Modification records:
+ + + + + + +

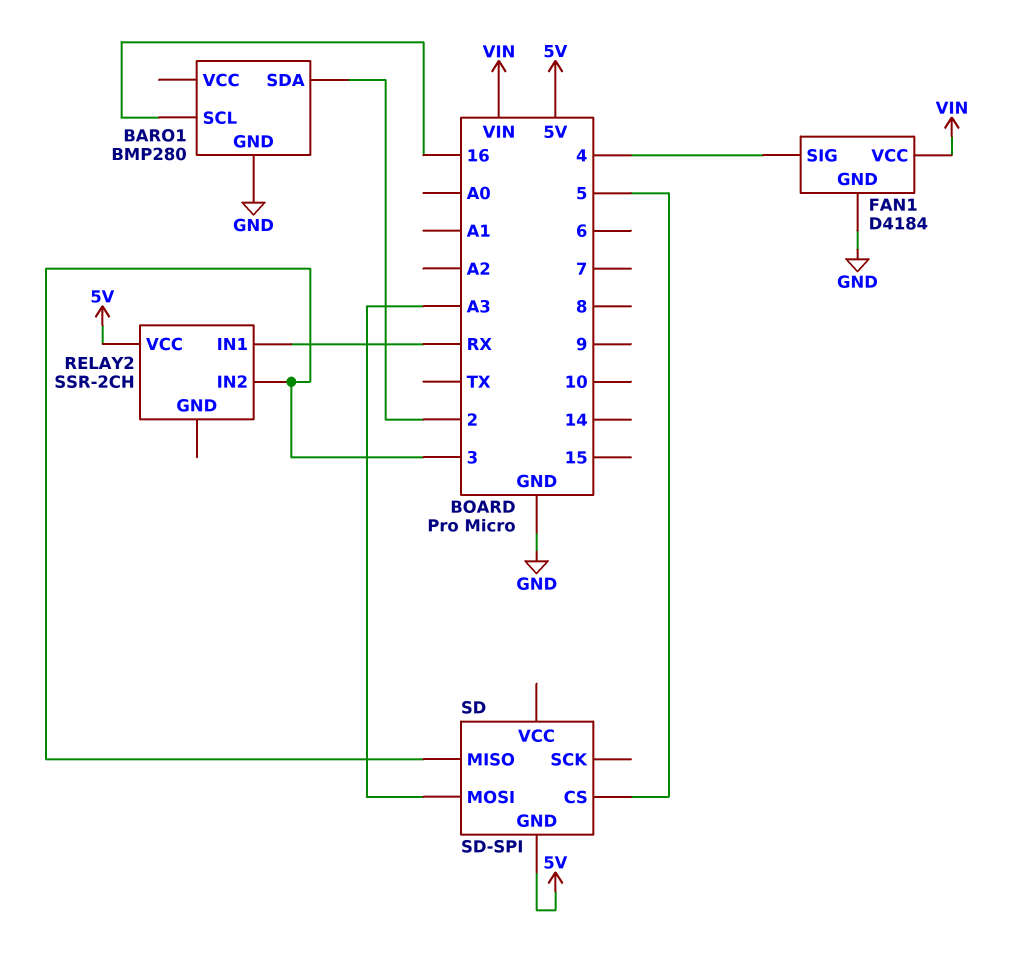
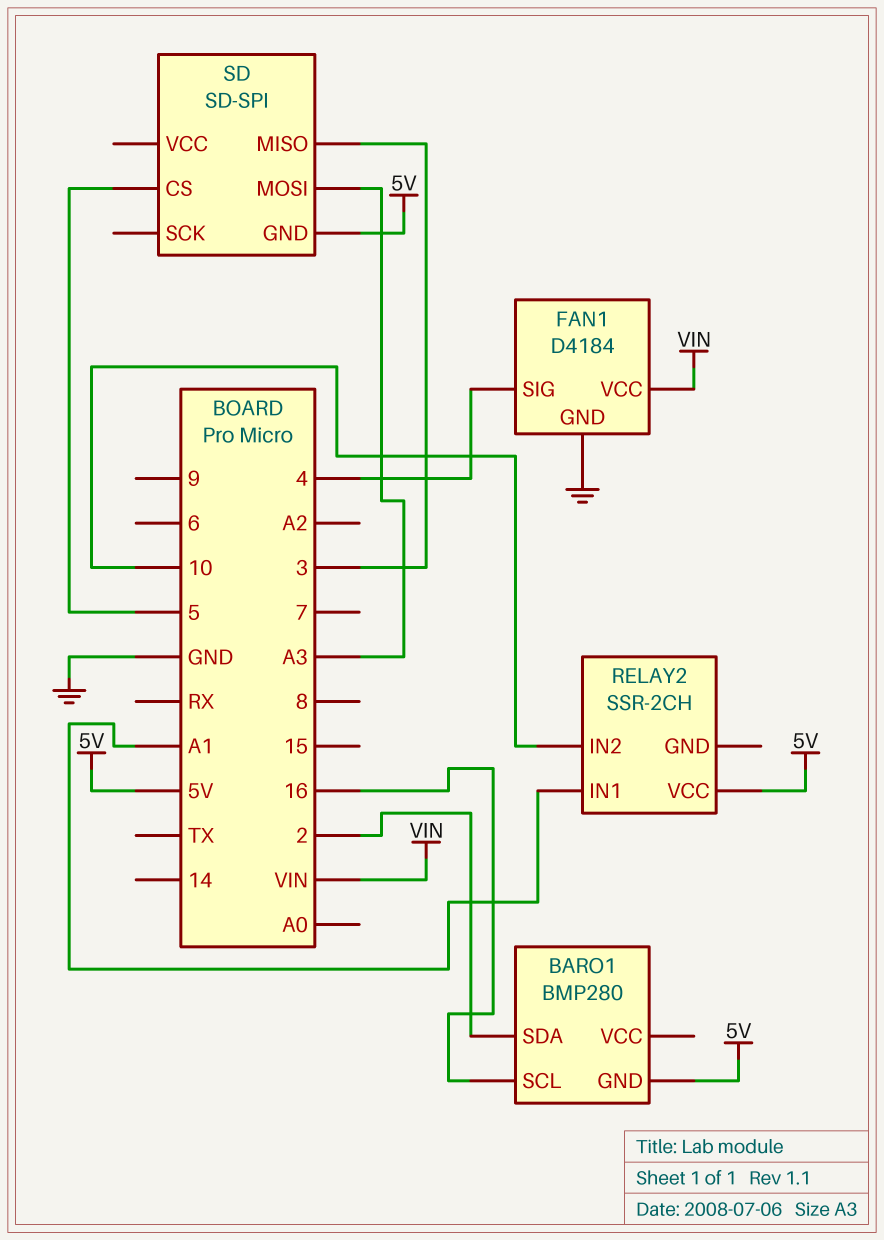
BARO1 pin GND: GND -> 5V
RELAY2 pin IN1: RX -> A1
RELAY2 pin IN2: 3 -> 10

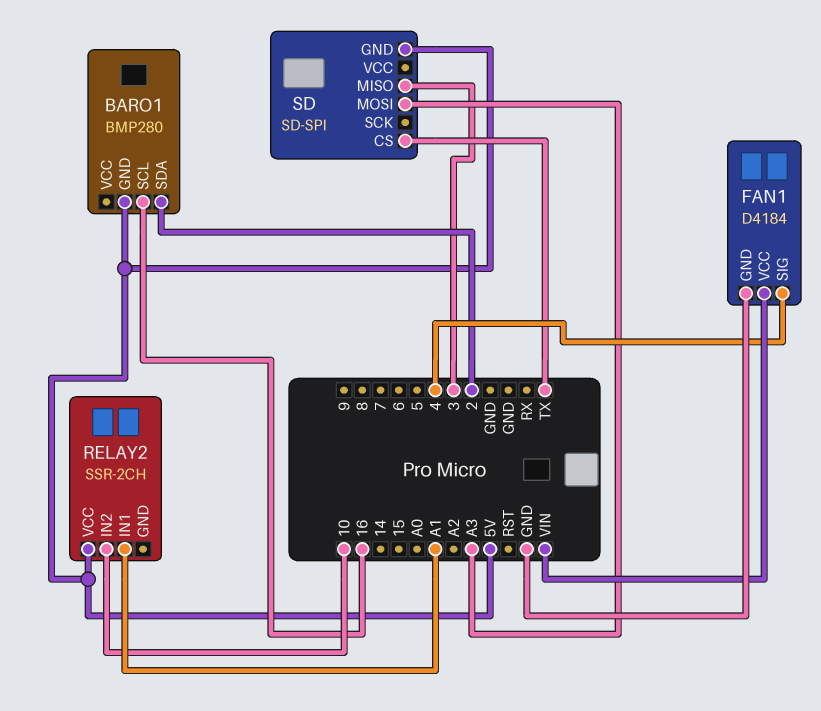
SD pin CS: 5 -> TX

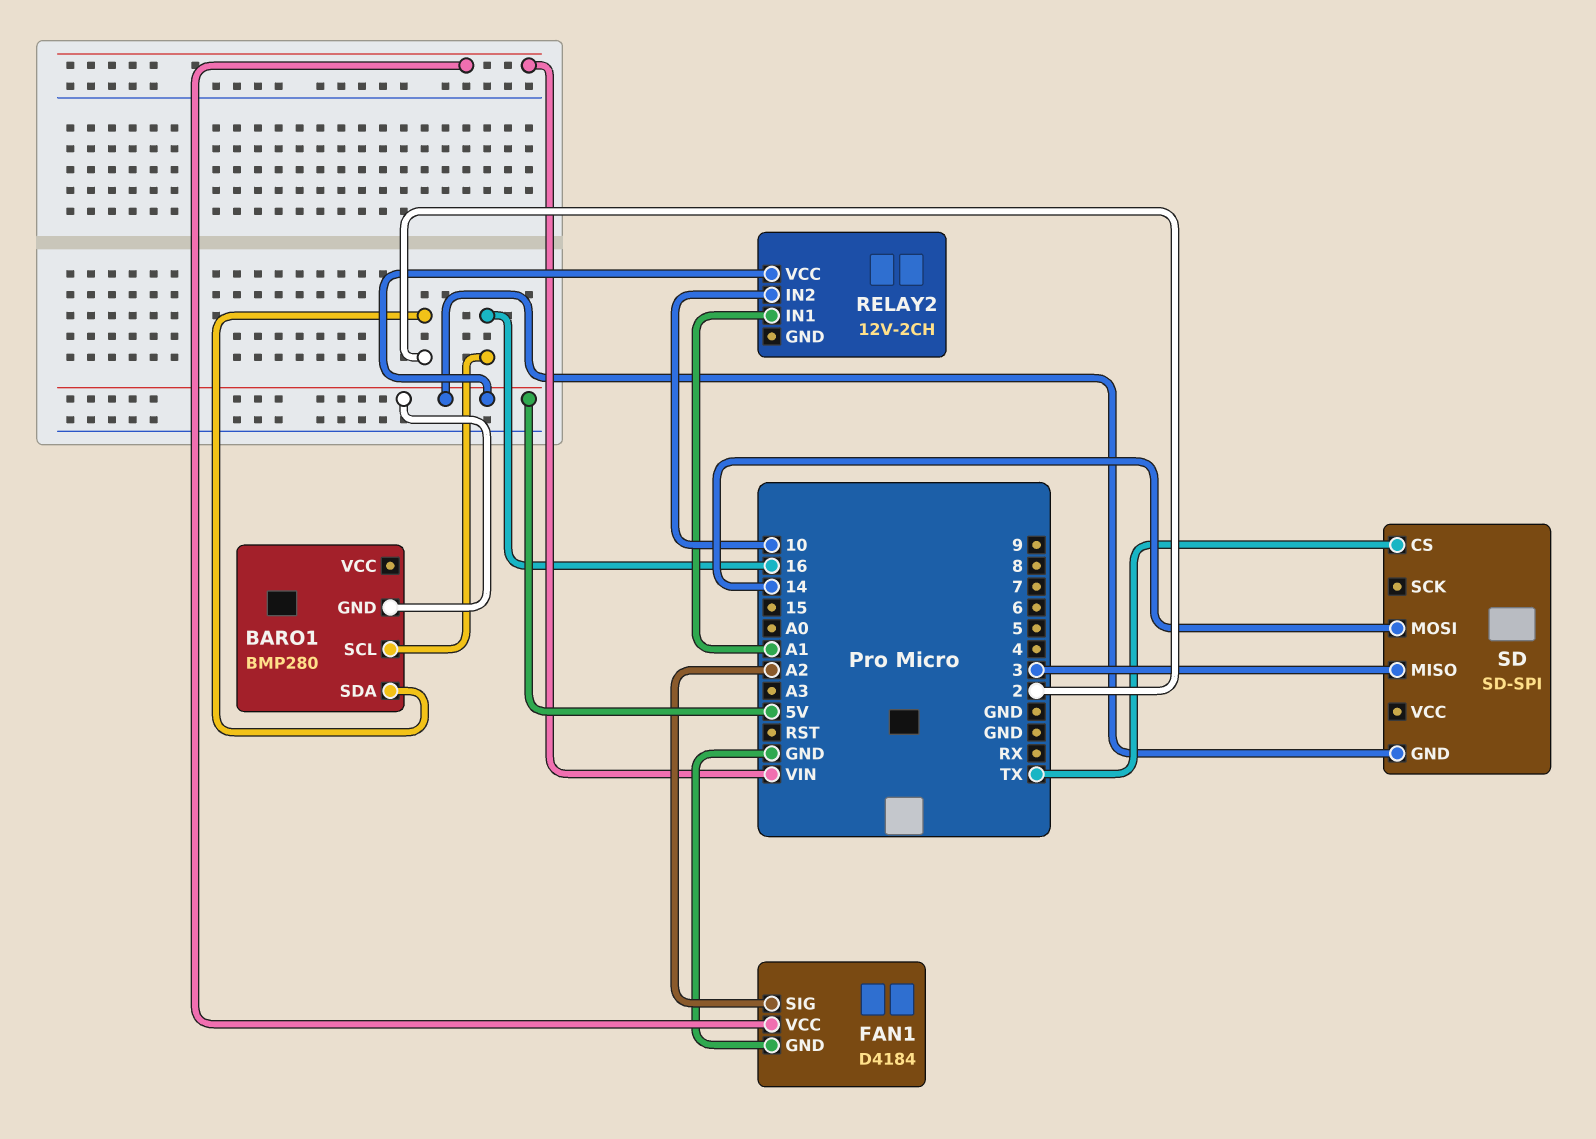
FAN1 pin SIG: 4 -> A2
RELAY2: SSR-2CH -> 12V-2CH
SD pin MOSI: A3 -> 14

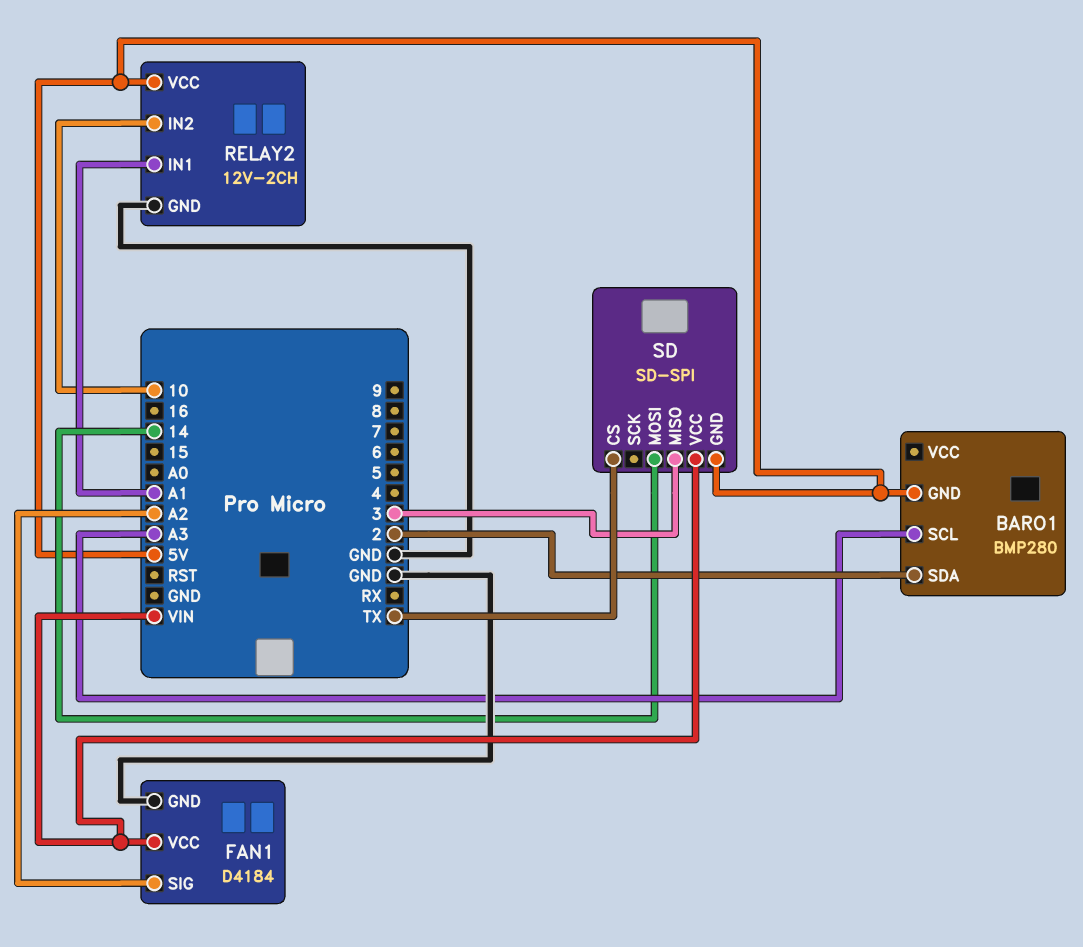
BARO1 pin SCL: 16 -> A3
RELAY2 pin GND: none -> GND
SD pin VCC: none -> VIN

+ + + + + + +

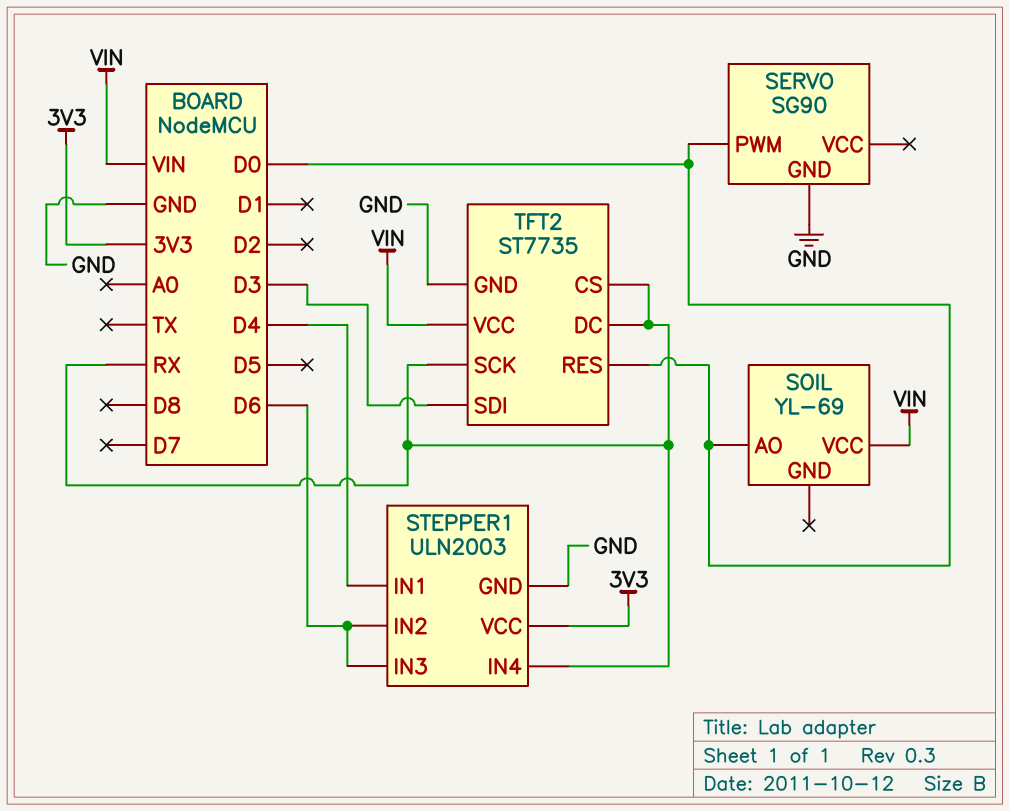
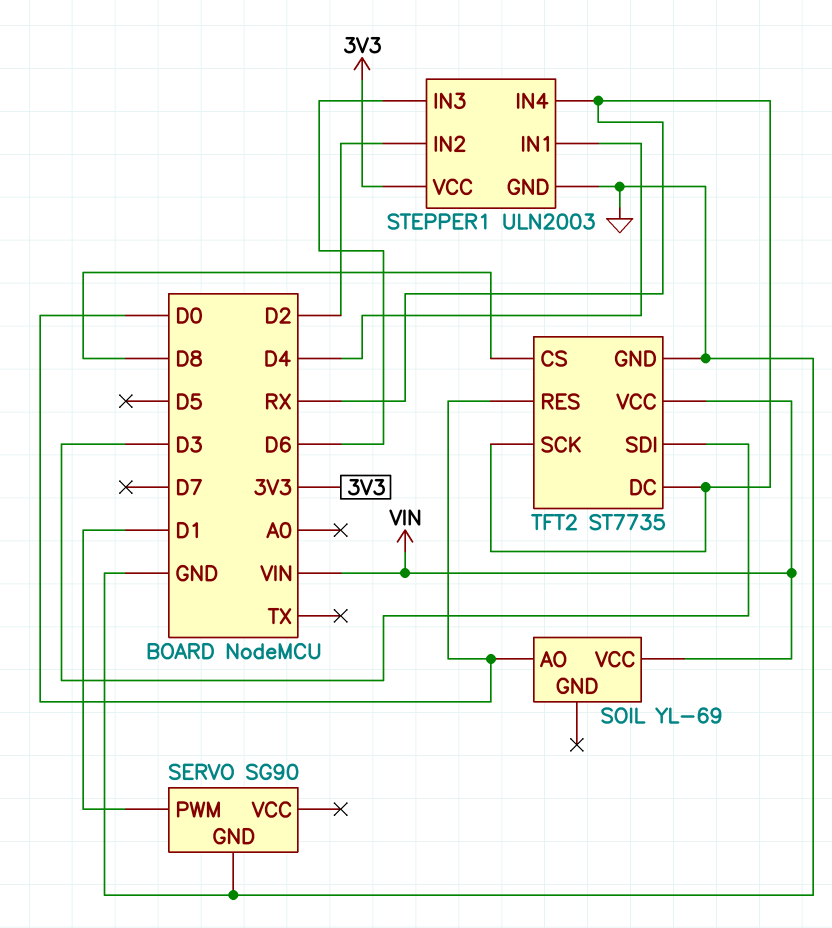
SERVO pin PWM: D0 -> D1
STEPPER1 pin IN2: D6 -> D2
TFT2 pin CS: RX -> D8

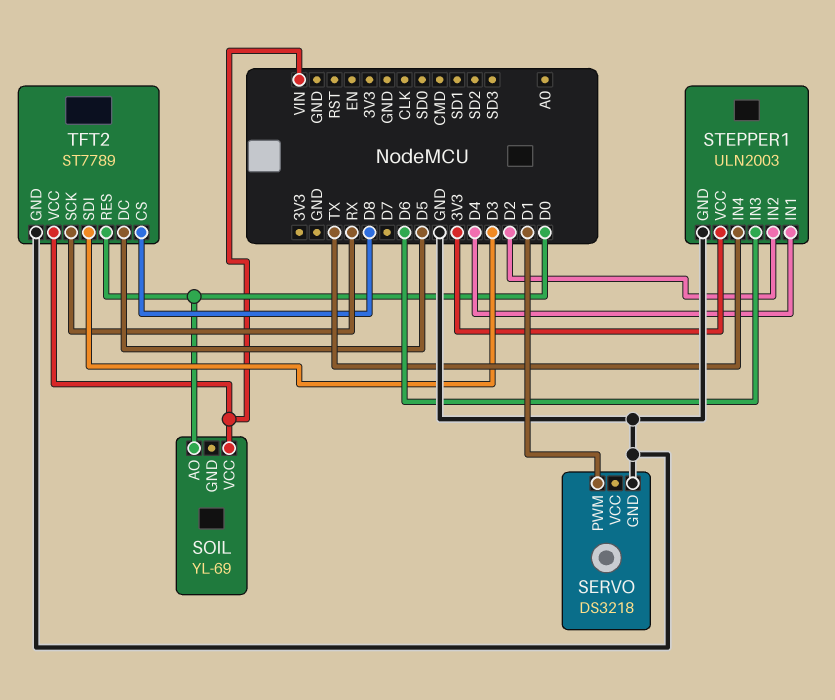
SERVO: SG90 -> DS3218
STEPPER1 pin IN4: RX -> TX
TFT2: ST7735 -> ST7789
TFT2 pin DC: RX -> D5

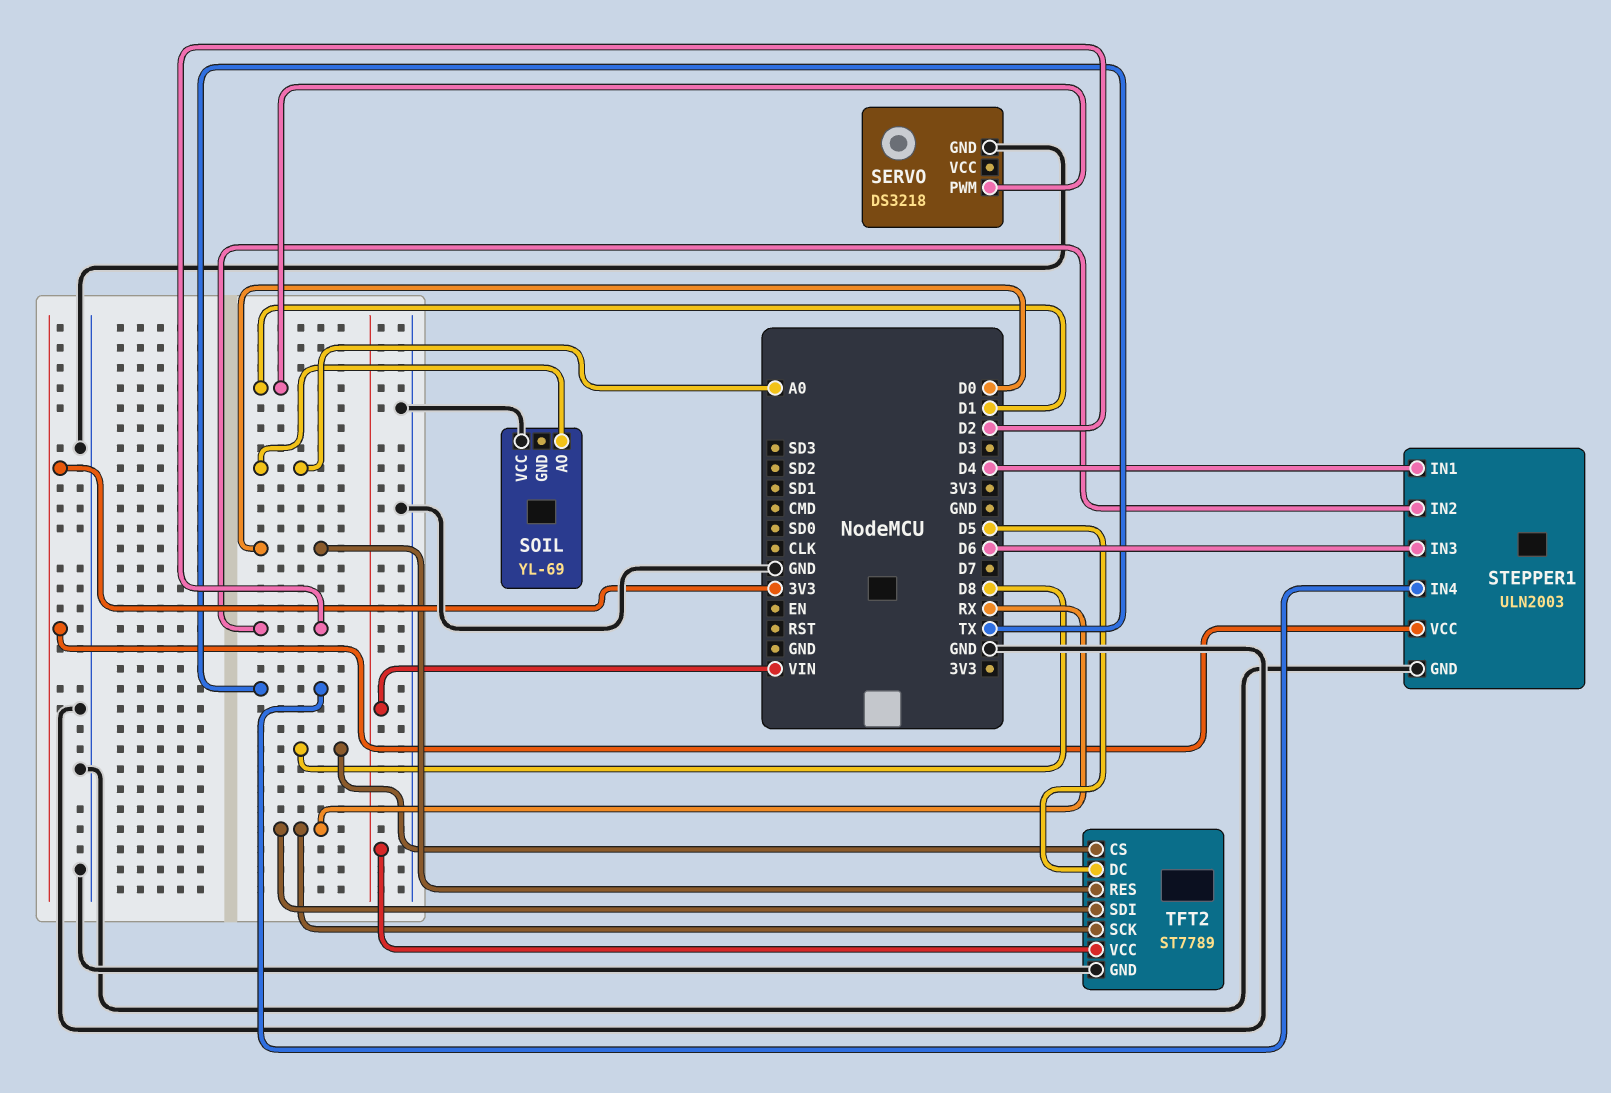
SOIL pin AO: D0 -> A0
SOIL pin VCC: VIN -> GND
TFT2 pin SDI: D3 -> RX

+ + + + + + +

**TASK:**
Starting at the line containing "SD pin CS: 5 -> TX" and stopping at the line containing "SD pin VCC: none -> VIN", output each line exactly as it appears above. Leave out the pictures.

**OUTPUT OF THE TASK:**
SD pin CS: 5 -> TX

FAN1 pin SIG: 4 -> A2
RELAY2: SSR-2CH -> 12V-2CH
SD pin MOSI: A3 -> 14

BARO1 pin SCL: 16 -> A3
RELAY2 pin GND: none -> GND
SD pin VCC: none -> VIN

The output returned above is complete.